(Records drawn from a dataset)
==========

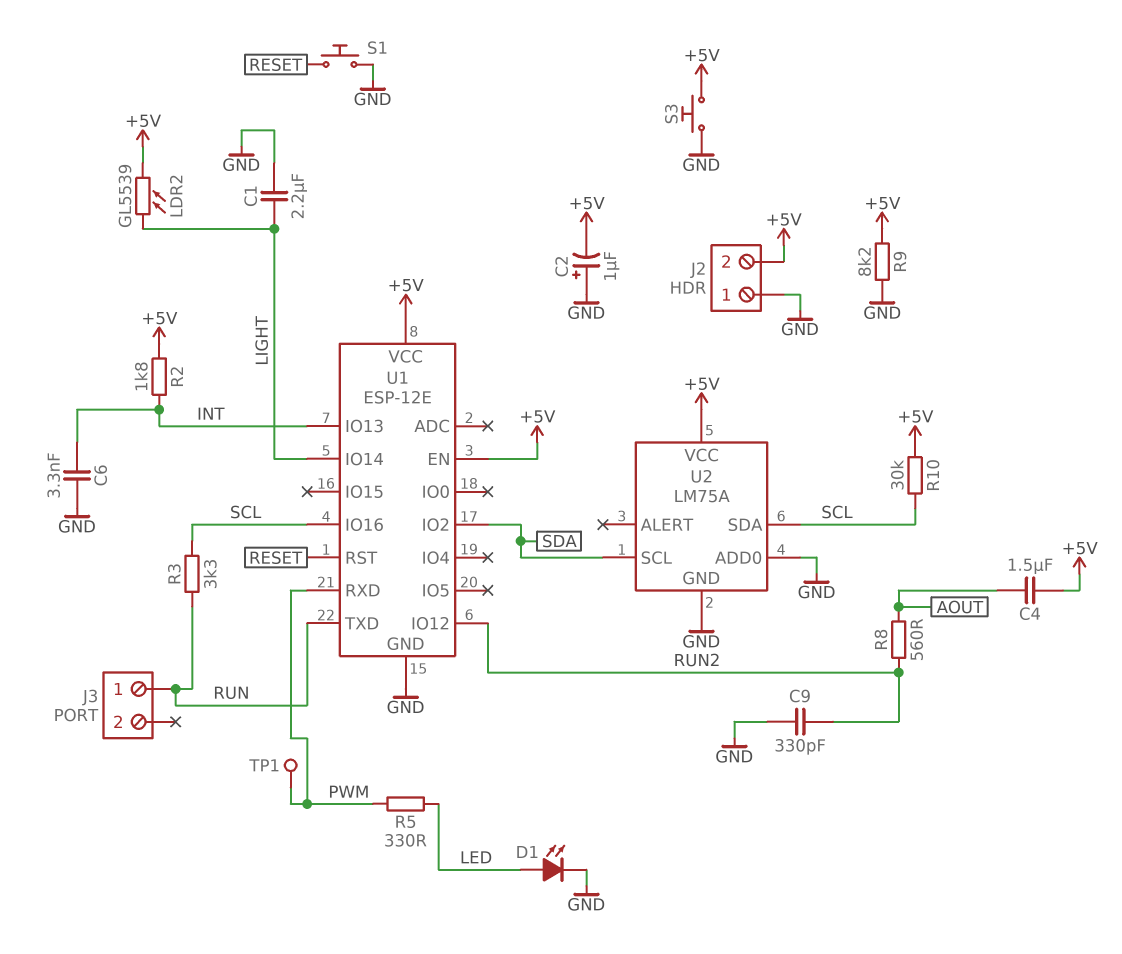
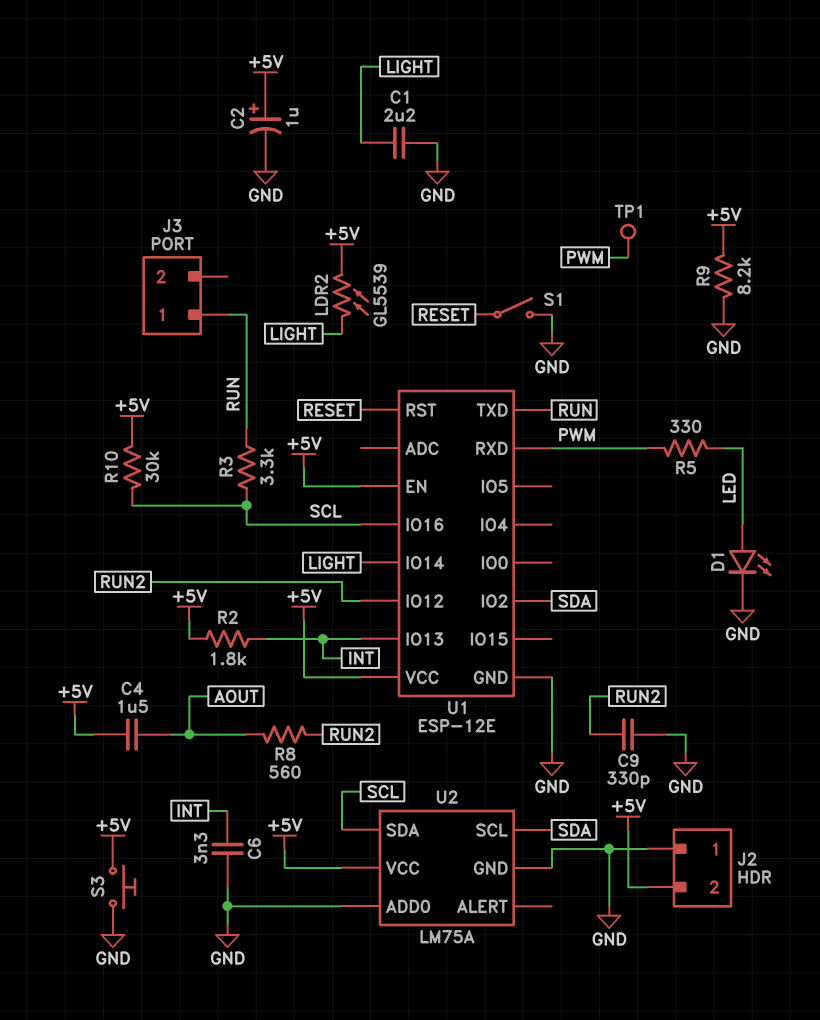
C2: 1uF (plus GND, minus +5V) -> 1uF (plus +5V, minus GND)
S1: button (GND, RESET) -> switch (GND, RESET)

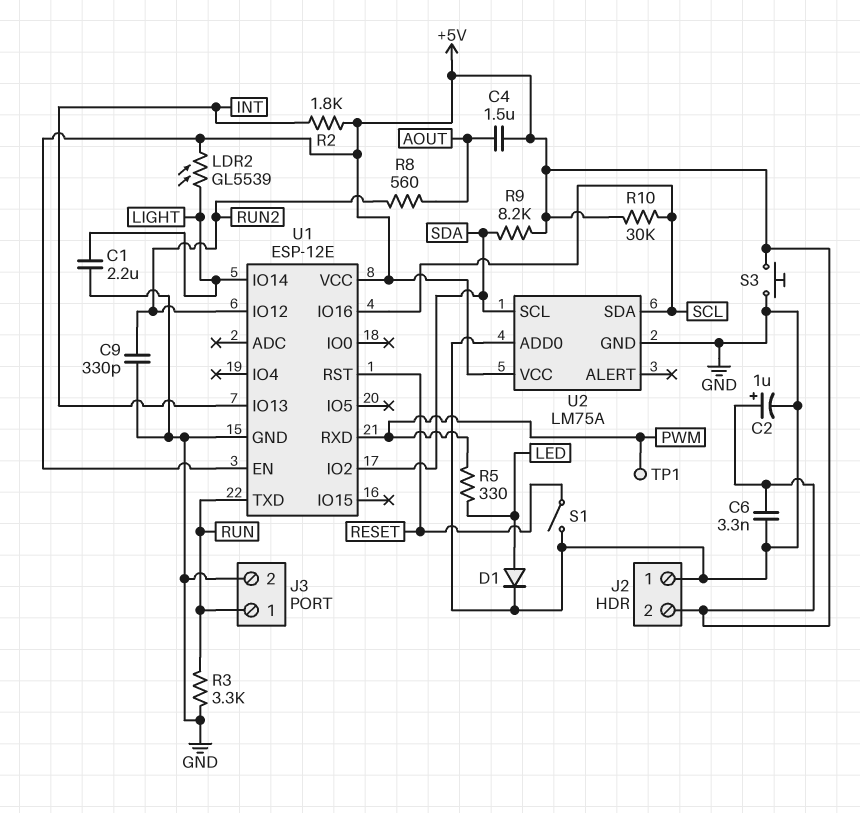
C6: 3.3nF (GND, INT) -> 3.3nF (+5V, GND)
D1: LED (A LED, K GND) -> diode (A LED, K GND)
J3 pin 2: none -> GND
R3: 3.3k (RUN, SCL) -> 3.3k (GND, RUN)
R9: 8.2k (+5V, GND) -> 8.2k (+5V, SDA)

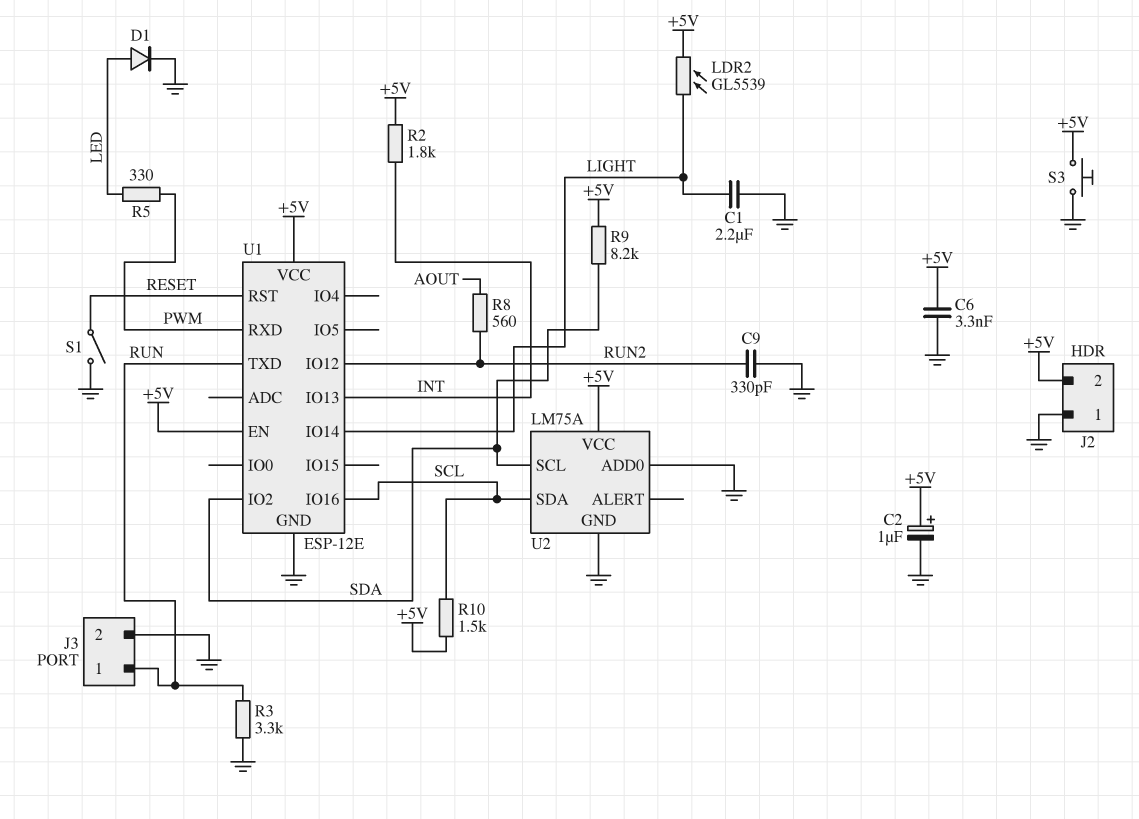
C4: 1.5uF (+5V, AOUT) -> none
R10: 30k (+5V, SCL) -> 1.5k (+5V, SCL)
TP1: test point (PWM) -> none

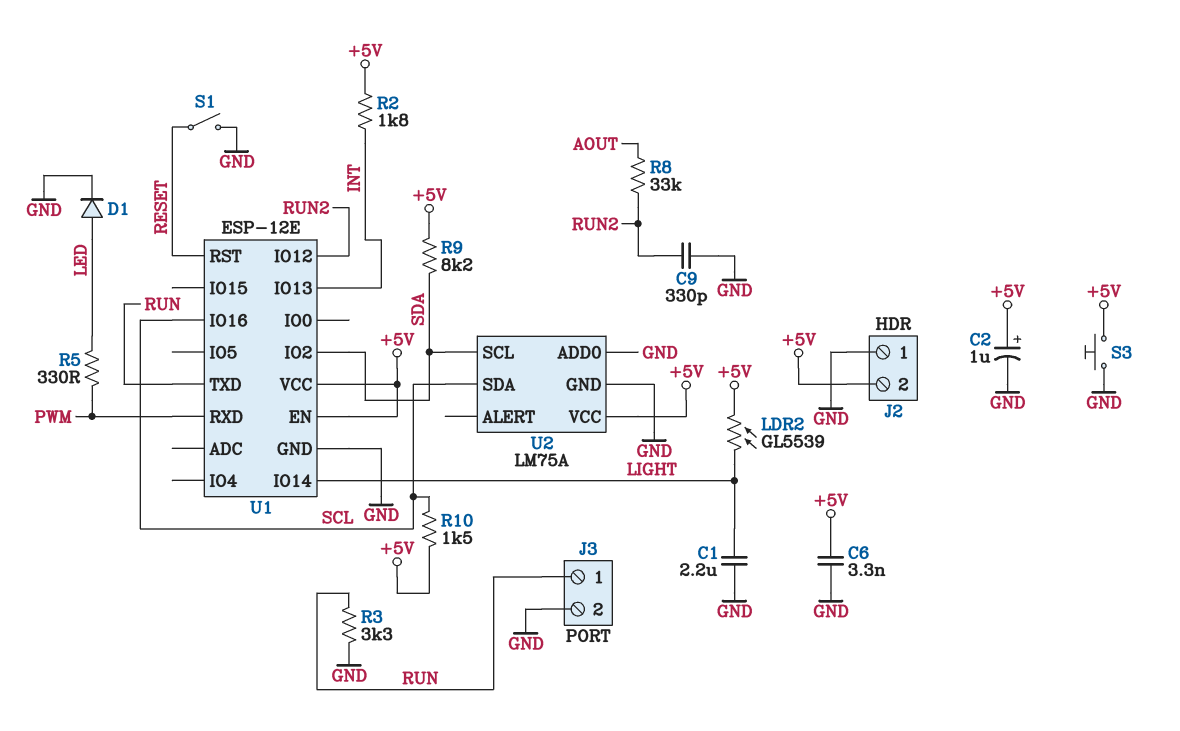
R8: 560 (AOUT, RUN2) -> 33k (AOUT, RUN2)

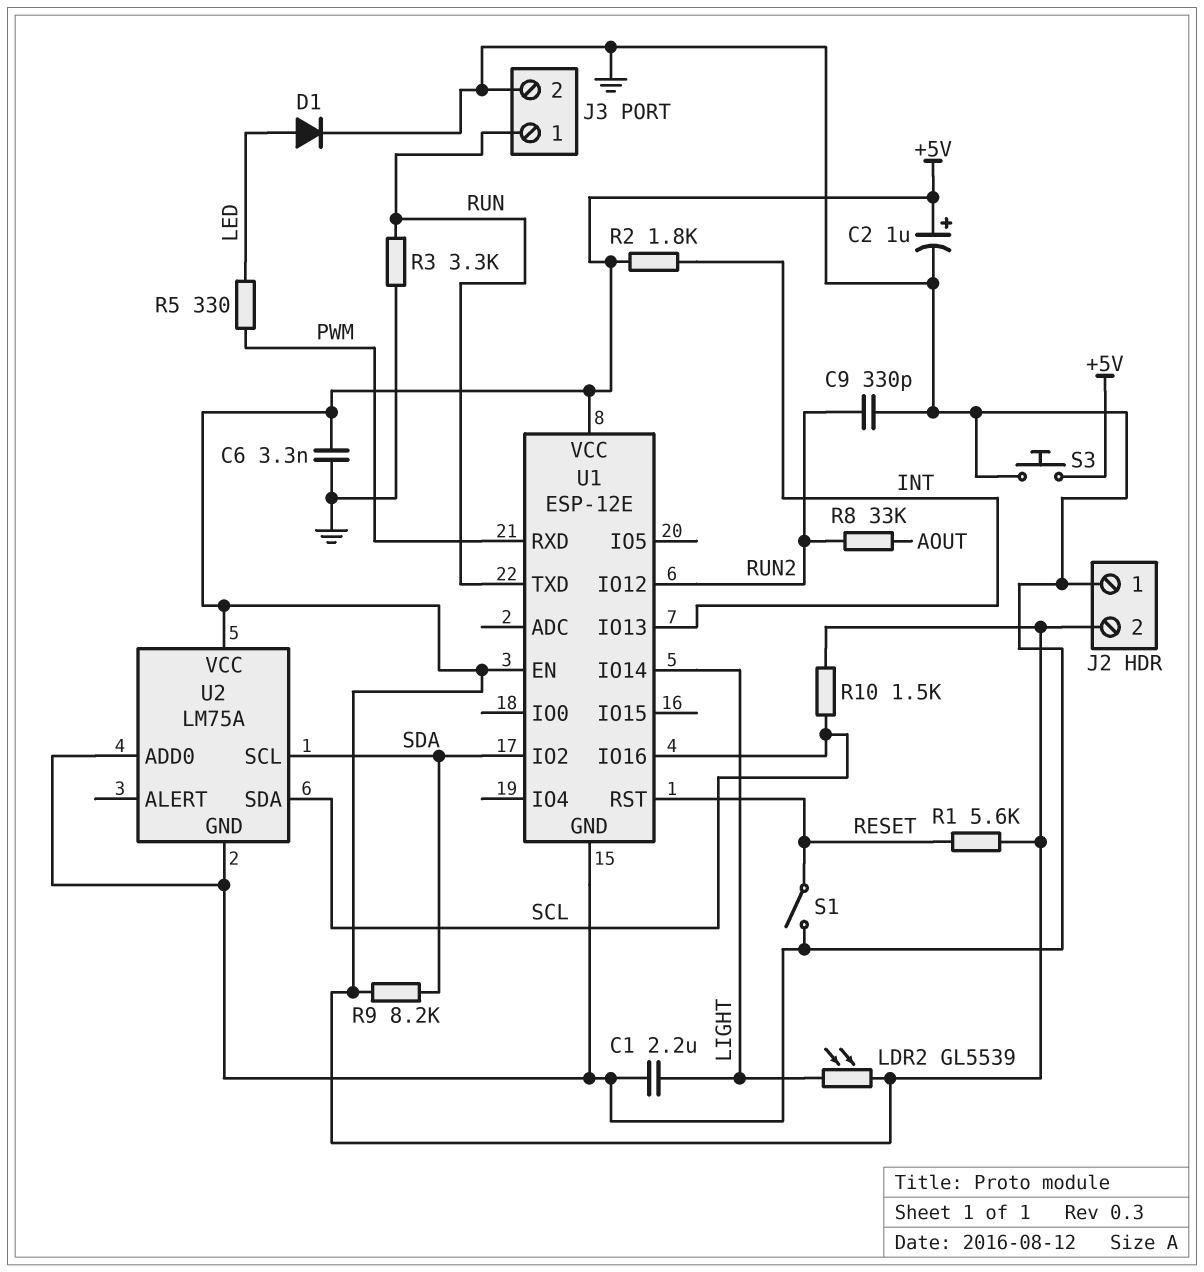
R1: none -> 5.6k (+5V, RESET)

==========

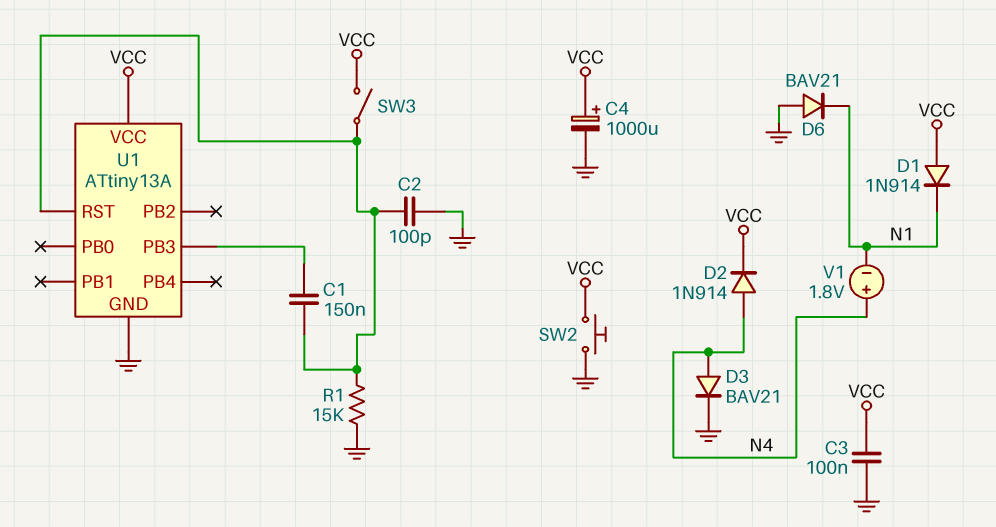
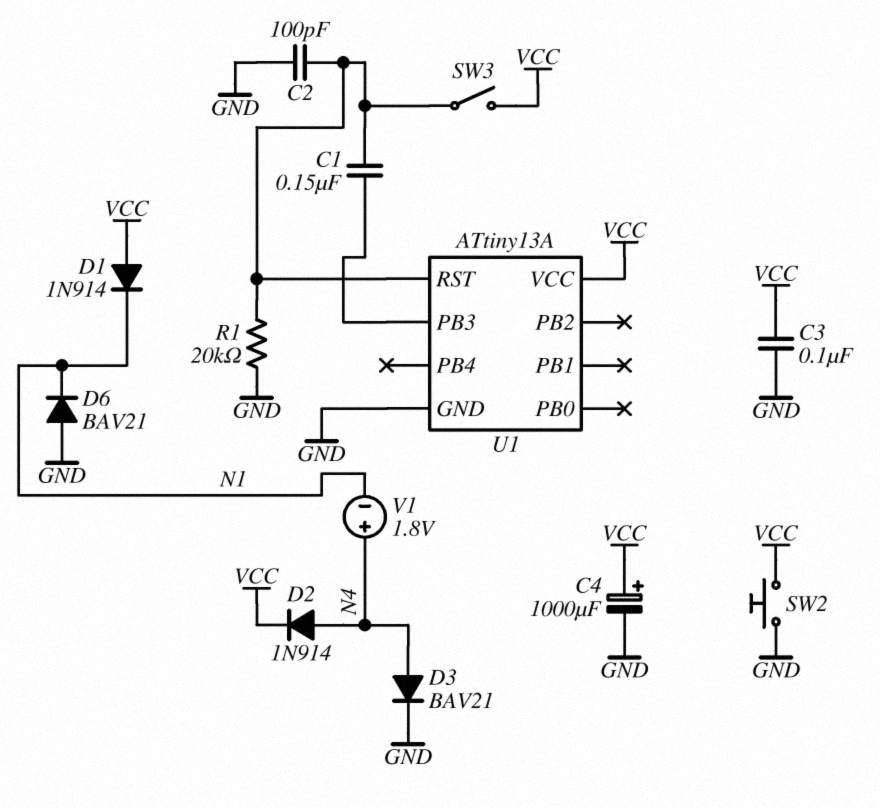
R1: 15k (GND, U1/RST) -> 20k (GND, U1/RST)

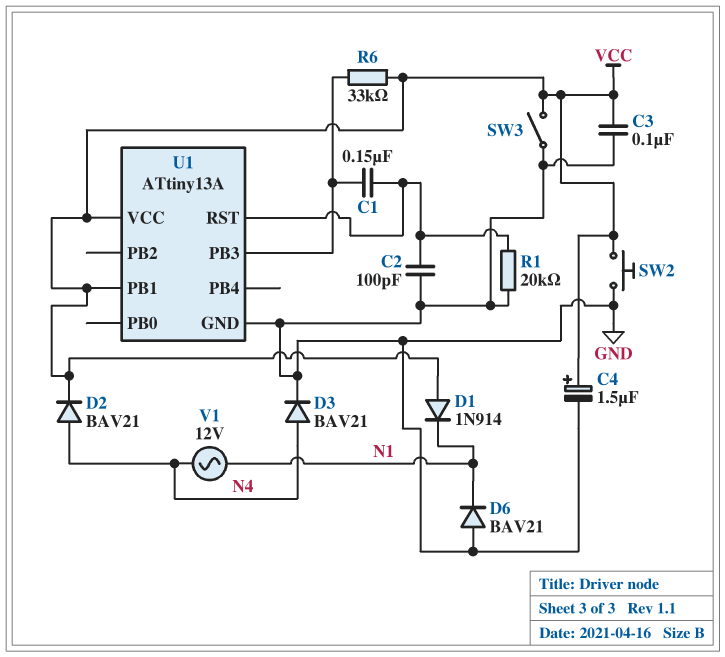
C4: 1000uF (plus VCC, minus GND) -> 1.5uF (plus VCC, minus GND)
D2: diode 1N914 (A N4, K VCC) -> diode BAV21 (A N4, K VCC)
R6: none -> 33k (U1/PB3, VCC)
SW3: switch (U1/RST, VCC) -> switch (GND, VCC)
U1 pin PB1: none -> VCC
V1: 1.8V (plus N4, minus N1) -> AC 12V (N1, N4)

==========

* Directions: A verbatim reproduction is expected: starting at the line above that has "C2: 1uF (plus", ending at the line that has "R3: 3.3k (RUN, SCL) -> 3.3k (GND, RUN)", both included, and with no pictures and no other lines.

* Your response:
C2: 1uF (plus GND, minus +5V) -> 1uF (plus +5V, minus GND)
S1: button (GND, RESET) -> switch (GND, RESET)

C6: 3.3nF (GND, INT) -> 3.3nF (+5V, GND)
D1: LED (A LED, K GND) -> diode (A LED, K GND)
J3 pin 2: none -> GND
R3: 3.3k (RUN, SCL) -> 3.3k (GND, RUN)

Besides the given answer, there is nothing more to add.